[[ Records for this exercise open ]]

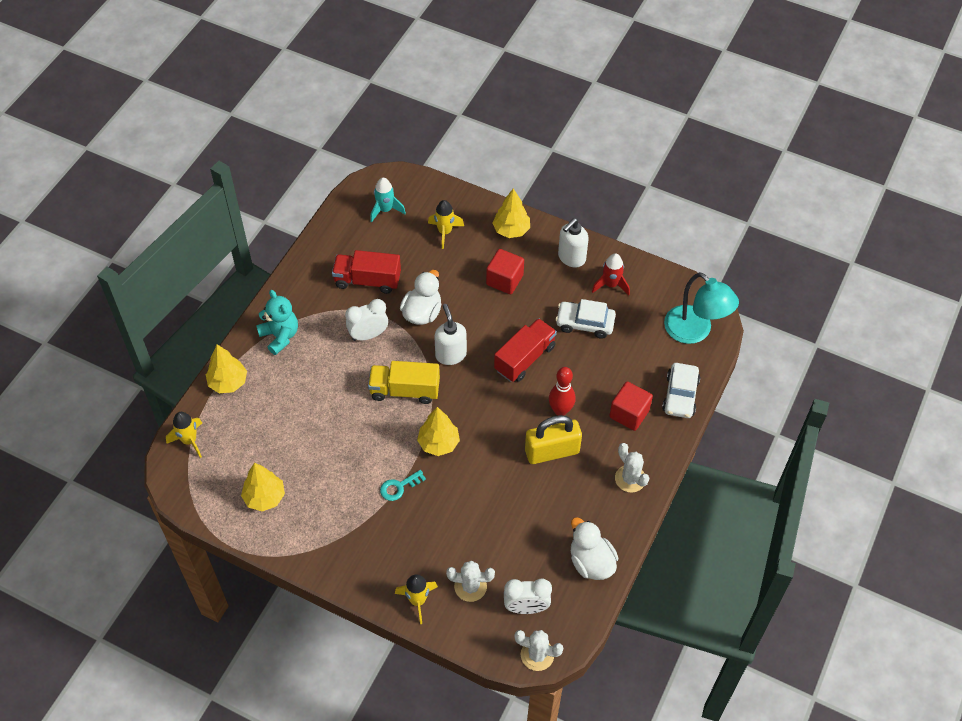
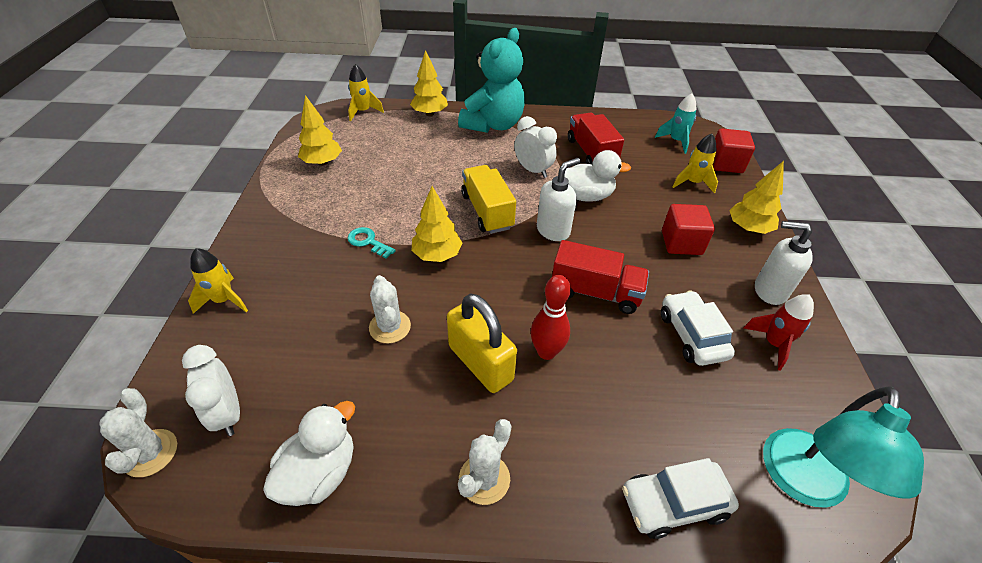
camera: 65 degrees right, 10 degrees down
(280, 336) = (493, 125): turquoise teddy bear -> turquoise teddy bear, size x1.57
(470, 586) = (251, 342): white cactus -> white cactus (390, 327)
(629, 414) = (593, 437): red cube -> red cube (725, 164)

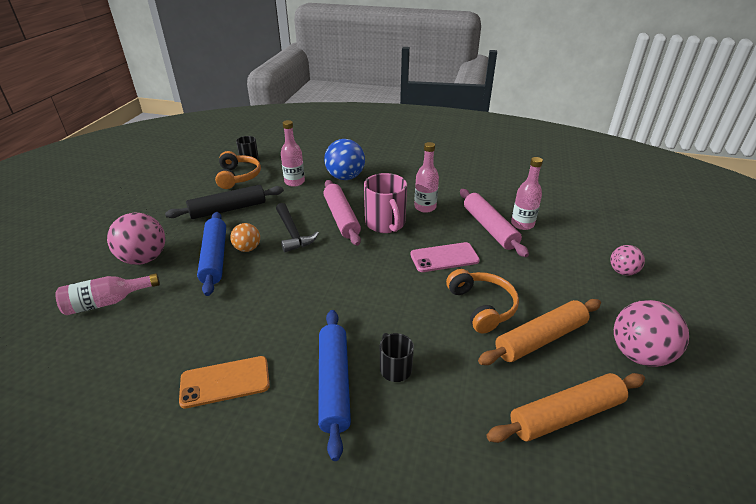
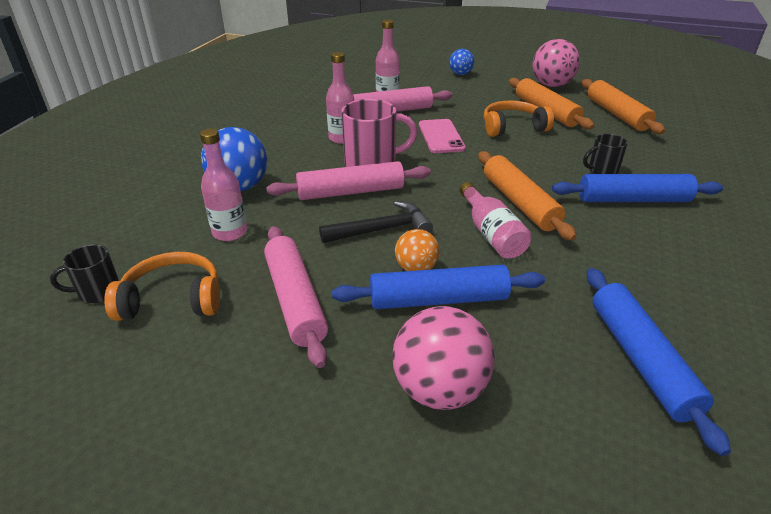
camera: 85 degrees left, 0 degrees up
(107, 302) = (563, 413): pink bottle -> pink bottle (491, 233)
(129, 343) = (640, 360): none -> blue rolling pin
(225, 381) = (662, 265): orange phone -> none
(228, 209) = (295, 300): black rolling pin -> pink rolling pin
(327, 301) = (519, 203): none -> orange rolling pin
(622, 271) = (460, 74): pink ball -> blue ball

[[ Records for this exercise closed ]]

▸ **Directions for this task**
Print the line that contains "(228, 209) = (295, 300): black", then every later line of the entries above up to and including the last, all exactly as written.

▸ **Completed task**
(228, 209) = (295, 300): black rolling pin -> pink rolling pin
(327, 301) = (519, 203): none -> orange rolling pin
(622, 271) = (460, 74): pink ball -> blue ball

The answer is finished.